Revision tracking records:
==*==
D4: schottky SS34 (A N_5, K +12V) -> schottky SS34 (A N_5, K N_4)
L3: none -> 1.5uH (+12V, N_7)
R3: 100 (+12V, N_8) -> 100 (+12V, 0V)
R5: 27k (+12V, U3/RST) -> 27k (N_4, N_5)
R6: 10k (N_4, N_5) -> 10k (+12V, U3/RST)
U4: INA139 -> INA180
==*==
▶ _YOUR GOAL_: Exactly as they appear above, write out the line containing "R3: 100 (+12V, N_8) -> 100 (+12V, 0V)" and each line that comes after it in the records.

▶ _OUTPUT FOR THIS EXERCISE_:
R3: 100 (+12V, N_8) -> 100 (+12V, 0V)
R5: 27k (+12V, U3/RST) -> 27k (N_4, N_5)
R6: 10k (N_4, N_5) -> 10k (+12V, U3/RST)
U4: INA139 -> INA180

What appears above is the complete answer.